Coordinate change listings:
BEGIN

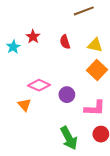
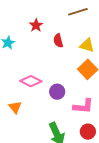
red star: (33, 37) -> (36, 25), moved
orange triangle: (24, 105) -> (15, 107), moved

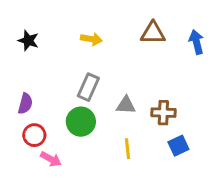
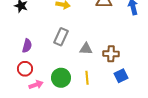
purple semicircle: (25, 104) -> (27, 46), moved
green circle: (81, 122) -> (61, 78), moved
pink arrow: (51, 159) -> (36, 85), turned -48

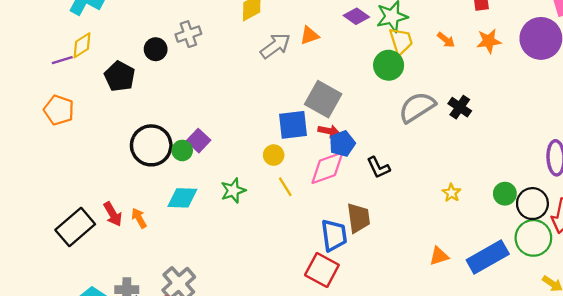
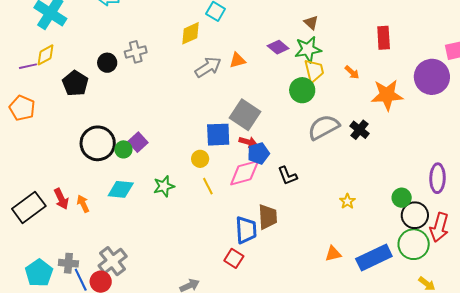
orange star: (489, 41) -> (387, 95), moved, size x1.5
green circle: (505, 194) -> (402, 198), moved
red square: (322, 270) -> (234, 258), size x0.7

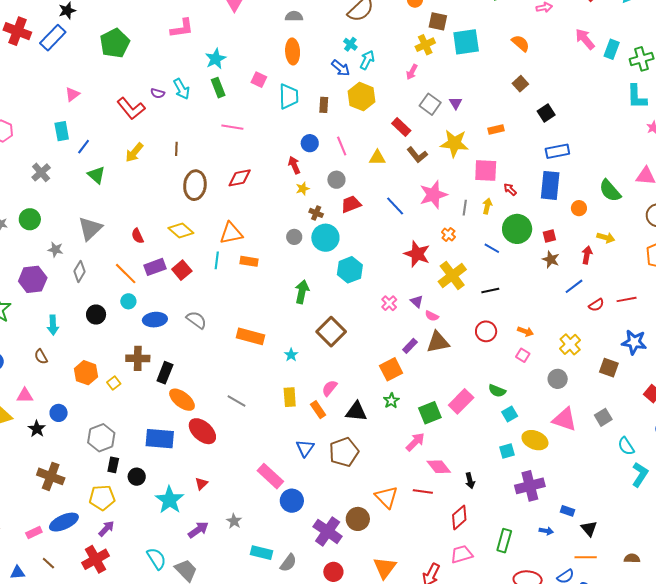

END

Exercise description :: The response should repeat each record precisely and contain no pictures.

Task response ::
red star: (33, 37) -> (36, 25), moved
orange triangle: (24, 105) -> (15, 107), moved

purple semicircle: (25, 104) -> (27, 46), moved
green circle: (81, 122) -> (61, 78), moved
pink arrow: (51, 159) -> (36, 85), turned -48

orange star: (489, 41) -> (387, 95), moved, size x1.5
green circle: (505, 194) -> (402, 198), moved
red square: (322, 270) -> (234, 258), size x0.7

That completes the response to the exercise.